● **What the task asks**
Print out every record below, exactly as written.

● **Detected change data**

..........

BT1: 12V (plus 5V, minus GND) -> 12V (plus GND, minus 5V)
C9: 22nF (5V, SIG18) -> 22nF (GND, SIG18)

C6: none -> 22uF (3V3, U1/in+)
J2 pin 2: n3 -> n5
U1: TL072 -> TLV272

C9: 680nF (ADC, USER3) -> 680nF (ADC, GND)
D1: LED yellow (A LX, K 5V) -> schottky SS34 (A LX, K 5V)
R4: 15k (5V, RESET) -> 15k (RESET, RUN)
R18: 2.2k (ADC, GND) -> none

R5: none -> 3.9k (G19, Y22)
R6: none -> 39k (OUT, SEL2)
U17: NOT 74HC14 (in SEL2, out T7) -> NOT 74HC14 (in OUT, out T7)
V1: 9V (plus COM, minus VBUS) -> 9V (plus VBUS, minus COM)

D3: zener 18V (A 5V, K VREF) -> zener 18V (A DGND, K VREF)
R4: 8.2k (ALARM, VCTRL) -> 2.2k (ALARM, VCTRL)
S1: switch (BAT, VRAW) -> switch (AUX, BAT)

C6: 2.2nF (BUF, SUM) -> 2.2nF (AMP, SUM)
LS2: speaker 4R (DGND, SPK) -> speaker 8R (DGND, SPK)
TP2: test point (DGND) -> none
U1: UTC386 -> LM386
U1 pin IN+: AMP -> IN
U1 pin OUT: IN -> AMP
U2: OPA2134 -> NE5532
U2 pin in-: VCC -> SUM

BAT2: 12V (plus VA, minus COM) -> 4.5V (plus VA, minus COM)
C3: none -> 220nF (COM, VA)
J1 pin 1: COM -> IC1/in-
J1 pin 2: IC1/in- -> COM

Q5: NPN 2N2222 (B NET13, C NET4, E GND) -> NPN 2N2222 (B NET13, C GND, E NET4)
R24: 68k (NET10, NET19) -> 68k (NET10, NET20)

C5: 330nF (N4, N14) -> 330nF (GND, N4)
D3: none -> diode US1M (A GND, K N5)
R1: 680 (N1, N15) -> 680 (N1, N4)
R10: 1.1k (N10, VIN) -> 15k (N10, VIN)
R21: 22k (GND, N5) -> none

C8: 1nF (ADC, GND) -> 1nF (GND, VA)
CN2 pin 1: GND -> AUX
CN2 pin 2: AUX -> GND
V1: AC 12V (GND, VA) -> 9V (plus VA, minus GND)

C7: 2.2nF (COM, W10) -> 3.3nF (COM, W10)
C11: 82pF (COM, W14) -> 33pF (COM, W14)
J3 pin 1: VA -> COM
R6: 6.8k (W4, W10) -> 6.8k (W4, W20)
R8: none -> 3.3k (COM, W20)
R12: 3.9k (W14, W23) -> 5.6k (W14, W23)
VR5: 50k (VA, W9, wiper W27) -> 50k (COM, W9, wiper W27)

..........

● **Exercise output**
BT1: 12V (plus 5V, minus GND) -> 12V (plus GND, minus 5V)
C9: 22nF (5V, SIG18) -> 22nF (GND, SIG18)

C6: none -> 22uF (3V3, U1/in+)
J2 pin 2: n3 -> n5
U1: TL072 -> TLV272

C9: 680nF (ADC, USER3) -> 680nF (ADC, GND)
D1: LED yellow (A LX, K 5V) -> schottky SS34 (A LX, K 5V)
R4: 15k (5V, RESET) -> 15k (RESET, RUN)
R18: 2.2k (ADC, GND) -> none

R5: none -> 3.9k (G19, Y22)
R6: none -> 39k (OUT, SEL2)
U17: NOT 74HC14 (in SEL2, out T7) -> NOT 74HC14 (in OUT, out T7)
V1: 9V (plus COM, minus VBUS) -> 9V (plus VBUS, minus COM)

D3: zener 18V (A 5V, K VREF) -> zener 18V (A DGND, K VREF)
R4: 8.2k (ALARM, VCTRL) -> 2.2k (ALARM, VCTRL)
S1: switch (BAT, VRAW) -> switch (AUX, BAT)

C6: 2.2nF (BUF, SUM) -> 2.2nF (AMP, SUM)
LS2: speaker 4R (DGND, SPK) -> speaker 8R (DGND, SPK)
TP2: test point (DGND) -> none
U1: UTC386 -> LM386
U1 pin IN+: AMP -> IN
U1 pin OUT: IN -> AMP
U2: OPA2134 -> NE5532
U2 pin in-: VCC -> SUM

BAT2: 12V (plus VA, minus COM) -> 4.5V (plus VA, minus COM)
C3: none -> 220nF (COM, VA)
J1 pin 1: COM -> IC1/in-
J1 pin 2: IC1/in- -> COM

Q5: NPN 2N2222 (B NET13, C NET4, E GND) -> NPN 2N2222 (B NET13, C GND, E NET4)
R24: 68k (NET10, NET19) -> 68k (NET10, NET20)

C5: 330nF (N4, N14) -> 330nF (GND, N4)
D3: none -> diode US1M (A GND, K N5)
R1: 680 (N1, N15) -> 680 (N1, N4)
R10: 1.1k (N10, VIN) -> 15k (N10, VIN)
R21: 22k (GND, N5) -> none

C8: 1nF (ADC, GND) -> 1nF (GND, VA)
CN2 pin 1: GND -> AUX
CN2 pin 2: AUX -> GND
V1: AC 12V (GND, VA) -> 9V (plus VA, minus GND)

C7: 2.2nF (COM, W10) -> 3.3nF (COM, W10)
C11: 82pF (COM, W14) -> 33pF (COM, W14)
J3 pin 1: VA -> COM
R6: 6.8k (W4, W10) -> 6.8k (W4, W20)
R8: none -> 3.3k (COM, W20)
R12: 3.9k (W14, W23) -> 5.6k (W14, W23)
VR5: 50k (VA, W9, wiper W27) -> 50k (COM, W9, wiper W27)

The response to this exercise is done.